◆ **ASSIGNMENT**
Retype the line with "D1: LED blue" exactly. Then retype every line after it through the end of the entries below, and nothing more, leaving out pictures.

◆ **MATERIAL PROVIDED**

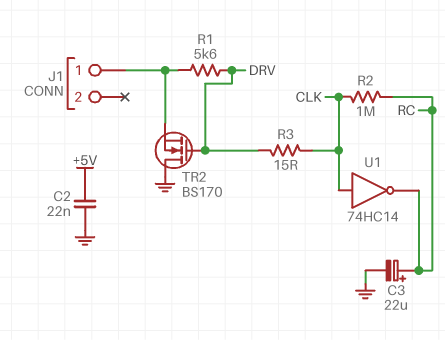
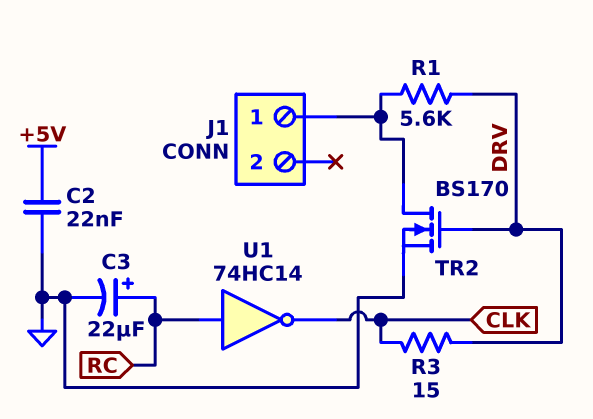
R2: 1M (CLK, RC) -> none
TR2: NMOS BS170 (G DRV, D GND, S J1/1) -> NMOS BS170 (G DRV, D J1/1, S GND)
U1: NOT 74HC14 (in CLK, out RC) -> NOT 74HC14 (in RC, out CLK)

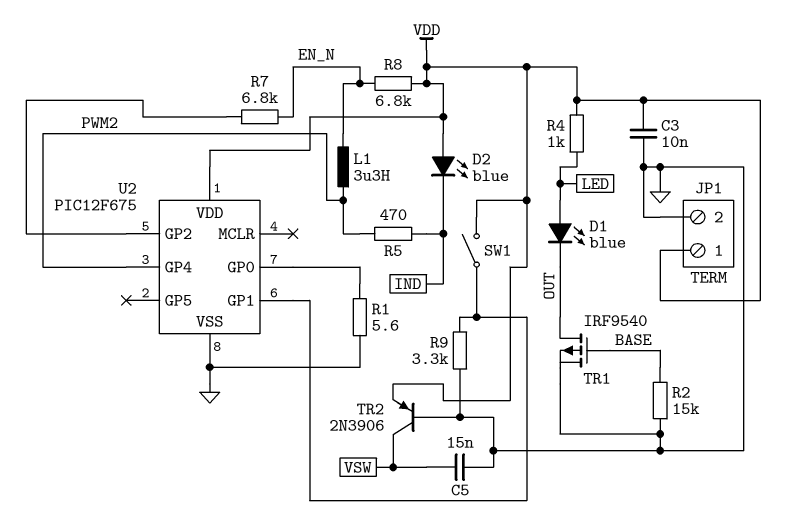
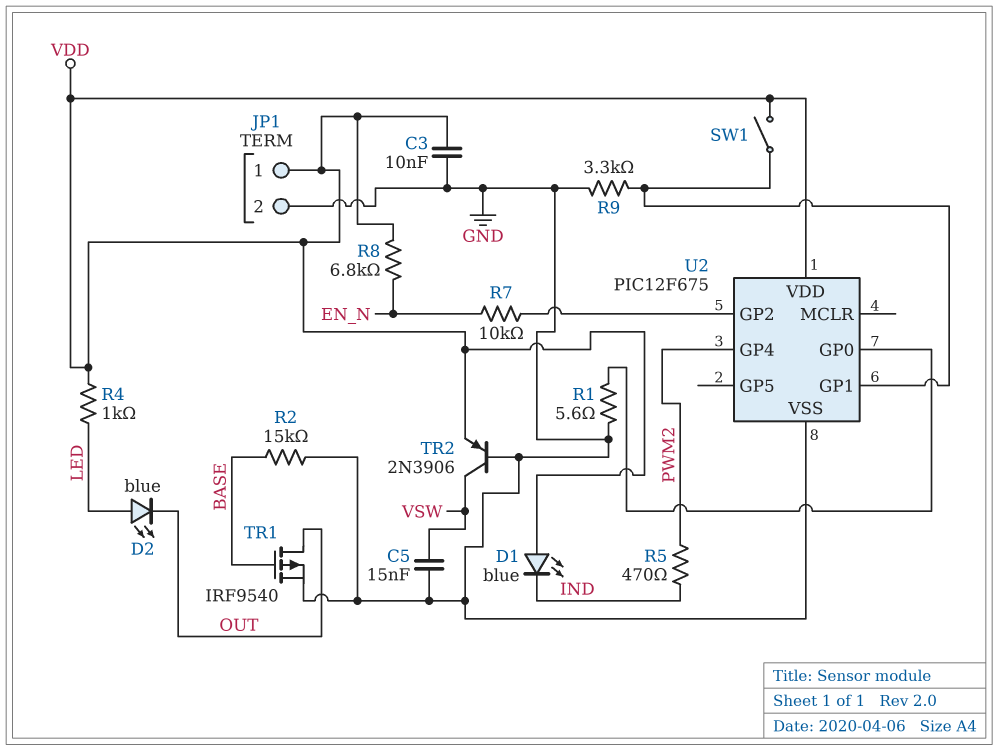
D1: LED blue (A LED, K OUT) -> LED blue (A VDD, K IND)
D2: LED blue (A VDD, K IND) -> LED blue (A LED, K OUT)
L1: 3.3uH (EN_N, PWM2) -> none
R7: 6.8k (EN_N, U2/GP2) -> 10k (EN_N, U2/GP2)

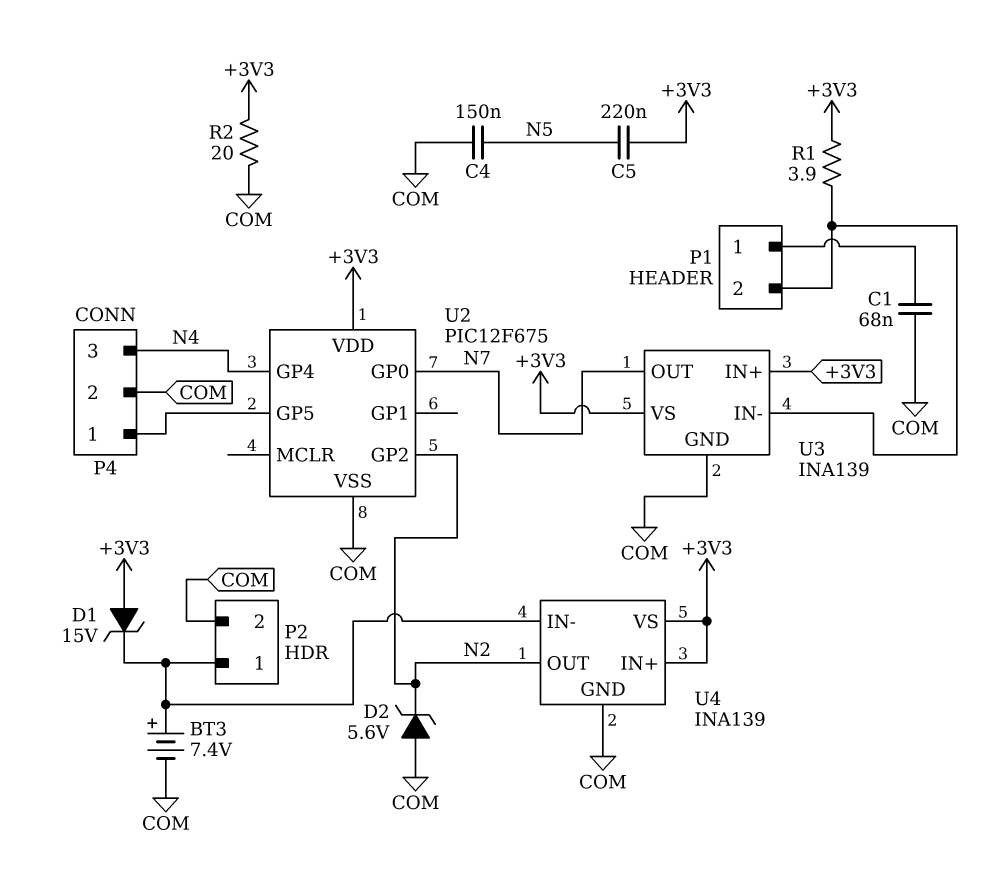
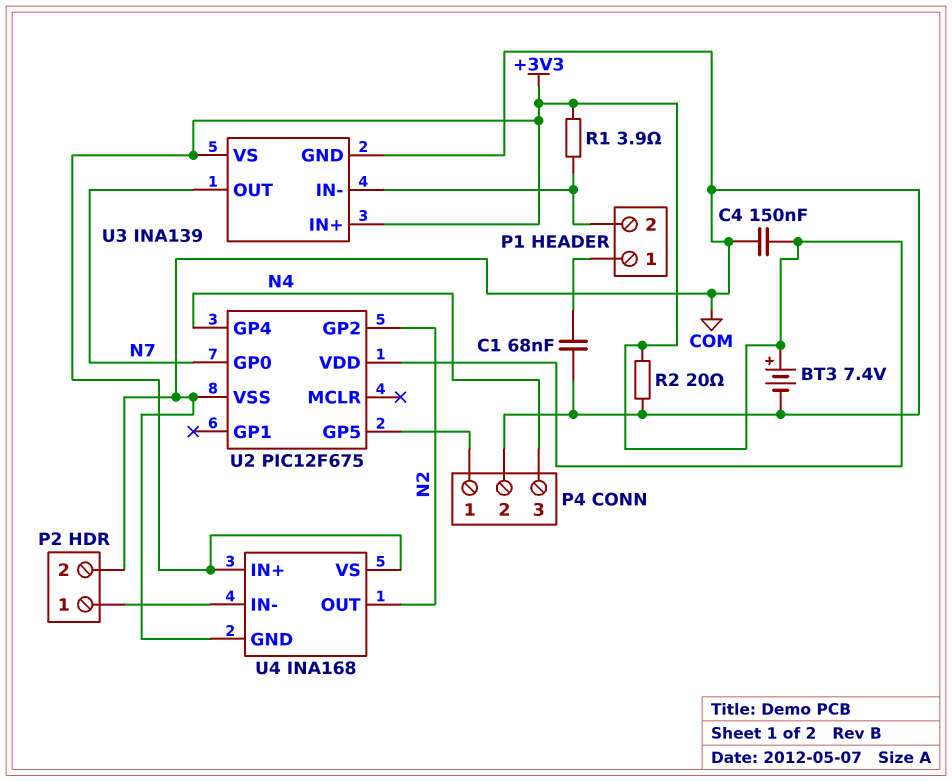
BT3: 7.4V (plus P2/1, minus COM) -> 7.4V (plus +3V3, minus COM)
C4: 150nF (COM, N5) -> 150nF (+3V3, COM)
C5: 220nF (+3V3, N5) -> none
D1: zener 15V (A +3V3, K P2/1) -> none
D2: zener 5.6V (A COM, K N2) -> none
U4: INA139 -> INA168

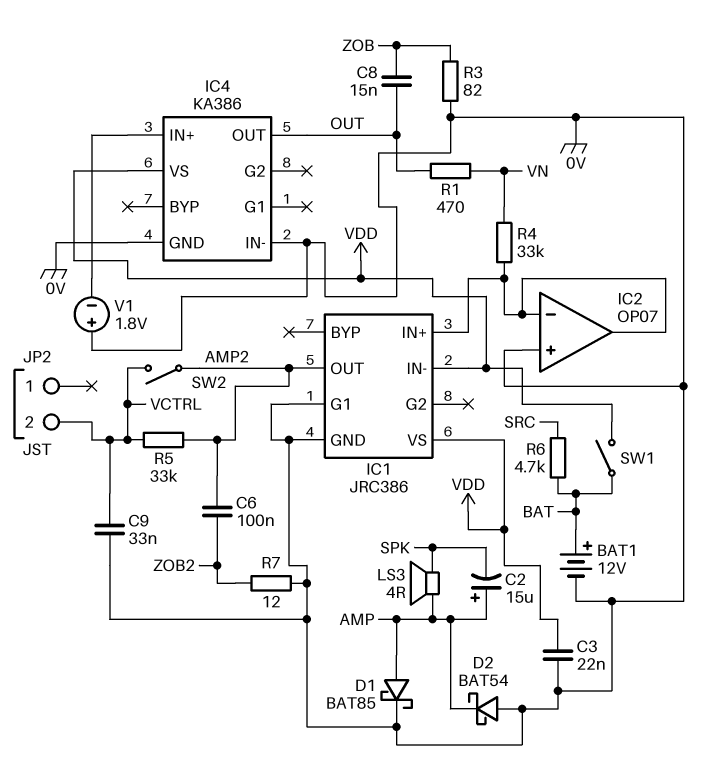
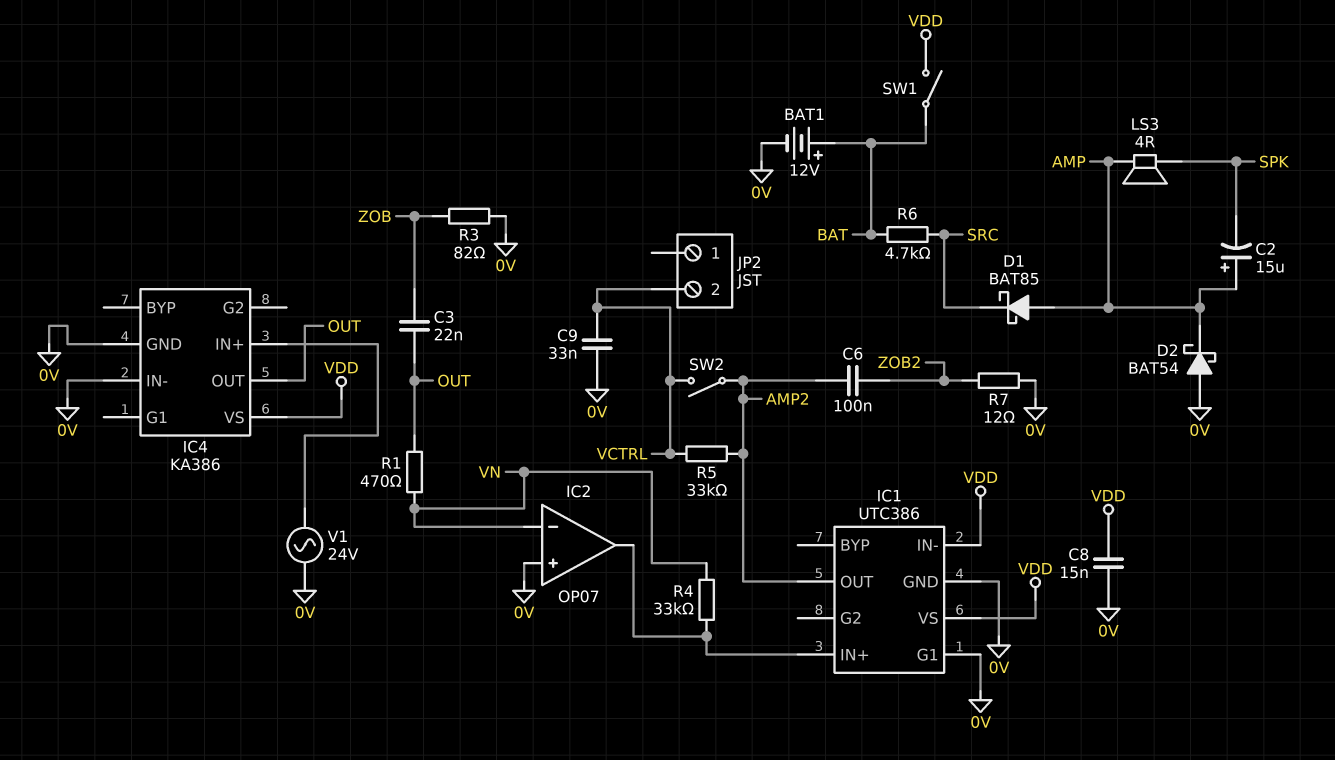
C3: 22nF (0V, VDD) -> 22nF (OUT, ZOB)
C8: 15nF (OUT, ZOB) -> 15nF (0V, VDD)
D1: schottky BAT85 (A AMP, K 0V) -> schottky BAT85 (A AMP, K SRC)
IC1: JRC386 -> UTC386
IC2 pin in-: IC1/IN+ -> VN
V1: 1.8V (plus 0V, minus IC4/IN+) -> AC 24V (0V, IC4/IN+)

◆ **RESPONSE TO THE EXERCISE**
D1: LED blue (A LED, K OUT) -> LED blue (A VDD, K IND)
D2: LED blue (A VDD, K IND) -> LED blue (A LED, K OUT)
L1: 3.3uH (EN_N, PWM2) -> none
R7: 6.8k (EN_N, U2/GP2) -> 10k (EN_N, U2/GP2)

BT3: 7.4V (plus P2/1, minus COM) -> 7.4V (plus +3V3, minus COM)
C4: 150nF (COM, N5) -> 150nF (+3V3, COM)
C5: 220nF (+3V3, N5) -> none
D1: zener 15V (A +3V3, K P2/1) -> none
D2: zener 5.6V (A COM, K N2) -> none
U4: INA139 -> INA168

C3: 22nF (0V, VDD) -> 22nF (OUT, ZOB)
C8: 15nF (OUT, ZOB) -> 15nF (0V, VDD)
D1: schottky BAT85 (A AMP, K 0V) -> schottky BAT85 (A AMP, K SRC)
IC1: JRC386 -> UTC386
IC2 pin in-: IC1/IN+ -> VN
V1: 1.8V (plus 0V, minus IC4/IN+) -> AC 24V (0V, IC4/IN+)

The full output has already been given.